ACTIVITY
What is needed is the full set of records, word for word, with no pictures.

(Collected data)
******************************

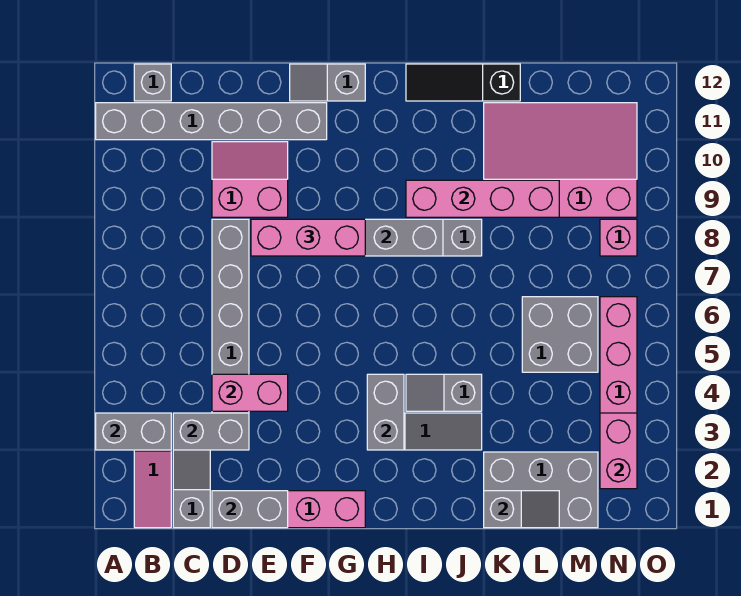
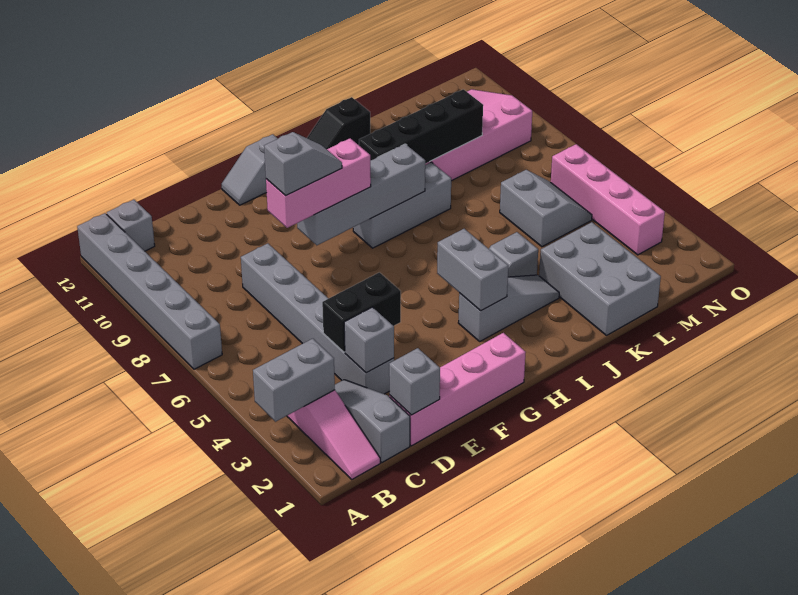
grey brick A11:F11 level 1 -> grey brick A7:A12 level 1
grey brick C3:D3 level 2 -> grey brick D3 level 2
grey brick D1:E1 level 2 -> grey brick D1 level 2
pink brick D4:E4 level 2 -> black brick D4:E4 level 2
pink slope D9:E10 level 1 top 9 -> none
pink brick I9:L9 level 2 -> black brick I9:L9 level 2
black slope I12:K12 level 1 top K -> black slope I12:J12 level 1 top J
grey brick K1:M2 level 1 -> grey brick K1:L3 level 1
grey slope K1:L1 level 2 top K -> grey slope E8:F8 level 4 top E
grey brick L5:M6 level 1 -> grey slope L5:M6 level 1 top L
pink brick N2:N3 level 2 -> none
pink brick N8 level 1 -> none

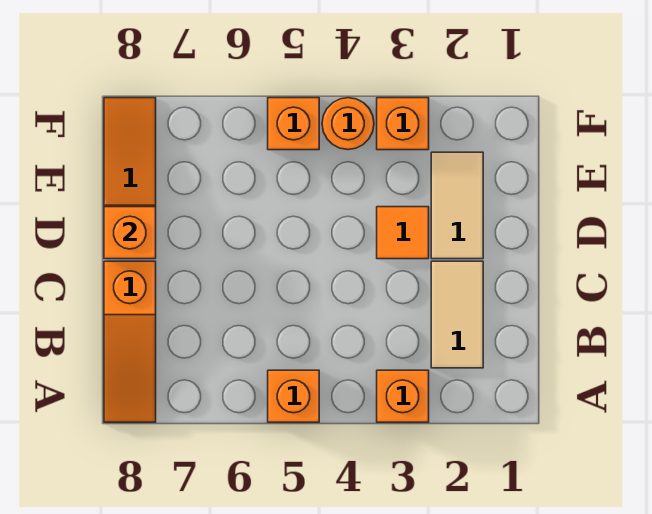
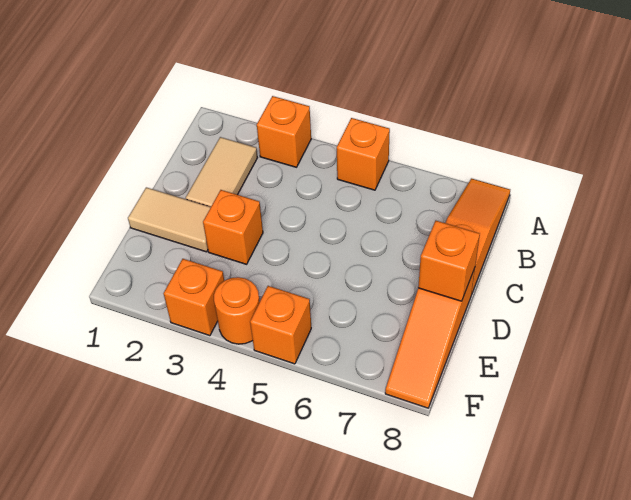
tan tile D2:E2 level 1 -> tan tile D1:D2 level 1
orange tile D3 level 1 -> orange brick D3 level 1

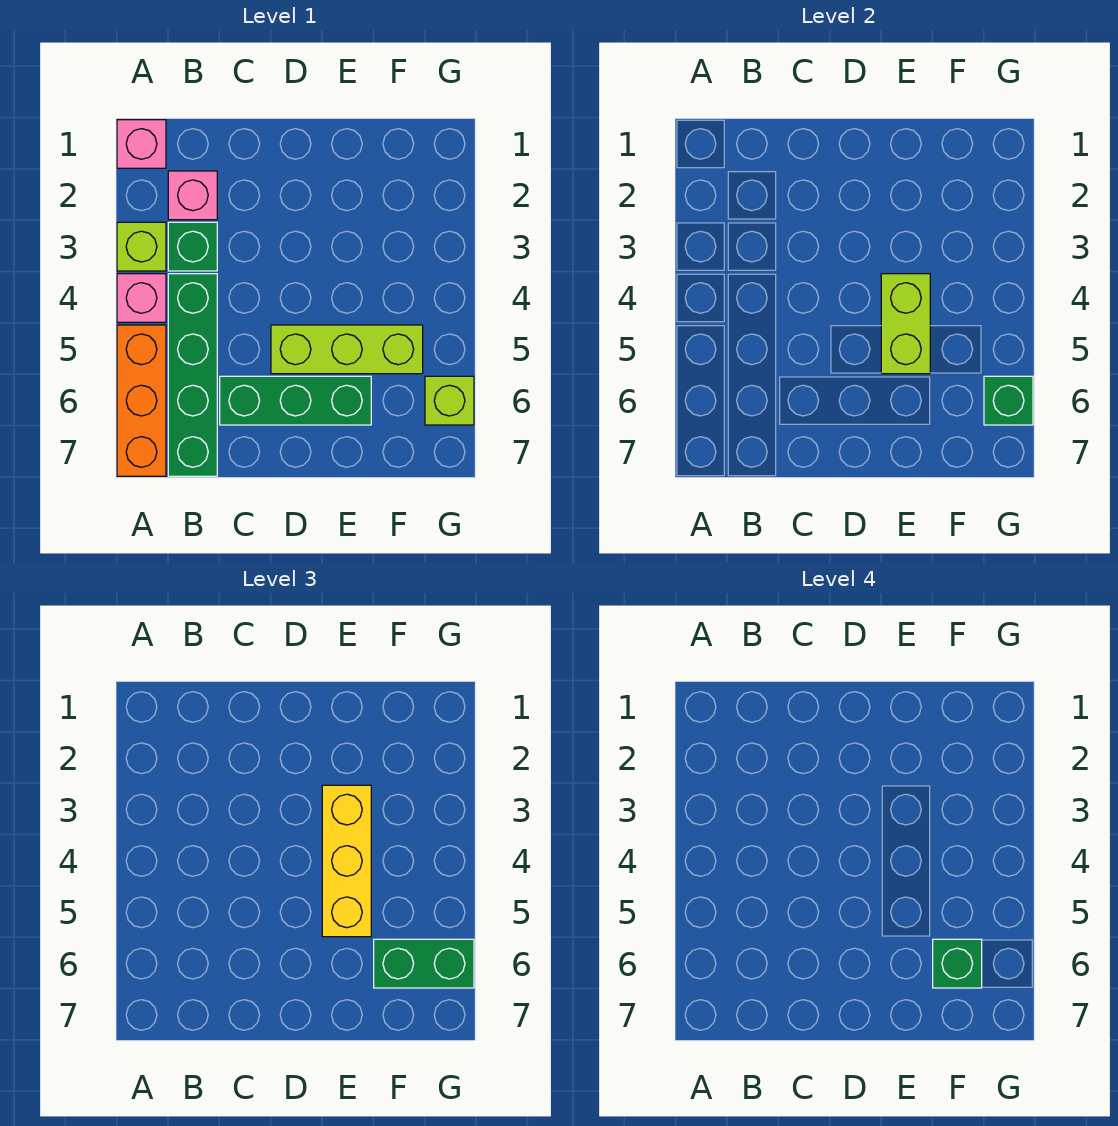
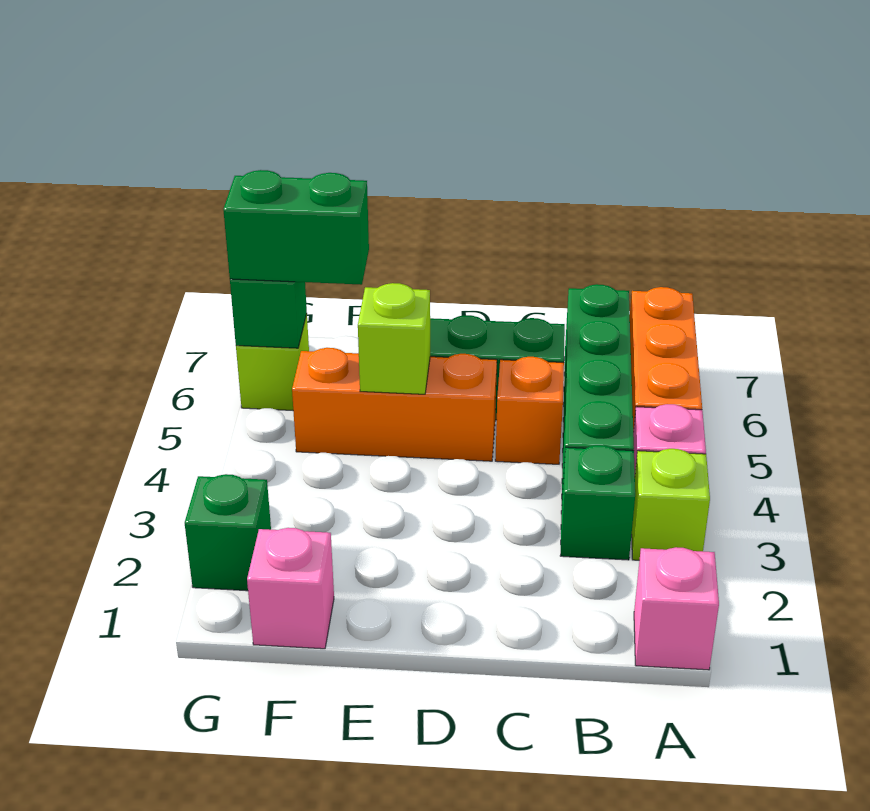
pink brick B2 level 1 -> pink brick F1 level 1
none -> orange brick C5 level 1
lime brick D5:F5 level 1 -> orange brick D5:F5 level 1
yellow brick E3:E5 level 3 -> none
lime brick E4:E5 level 2 -> lime brick E5 level 2
green brick F6 level 4 -> green brick G2 level 1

******************************

REPLY
grey brick A11:F11 level 1 -> grey brick A7:A12 level 1
grey brick C3:D3 level 2 -> grey brick D3 level 2
grey brick D1:E1 level 2 -> grey brick D1 level 2
pink brick D4:E4 level 2 -> black brick D4:E4 level 2
pink slope D9:E10 level 1 top 9 -> none
pink brick I9:L9 level 2 -> black brick I9:L9 level 2
black slope I12:K12 level 1 top K -> black slope I12:J12 level 1 top J
grey brick K1:M2 level 1 -> grey brick K1:L3 level 1
grey slope K1:L1 level 2 top K -> grey slope E8:F8 level 4 top E
grey brick L5:M6 level 1 -> grey slope L5:M6 level 1 top L
pink brick N2:N3 level 2 -> none
pink brick N8 level 1 -> none

tan tile D2:E2 level 1 -> tan tile D1:D2 level 1
orange tile D3 level 1 -> orange brick D3 level 1

pink brick B2 level 1 -> pink brick F1 level 1
none -> orange brick C5 level 1
lime brick D5:F5 level 1 -> orange brick D5:F5 level 1
yellow brick E3:E5 level 3 -> none
lime brick E4:E5 level 2 -> lime brick E5 level 2
green brick F6 level 4 -> green brick G2 level 1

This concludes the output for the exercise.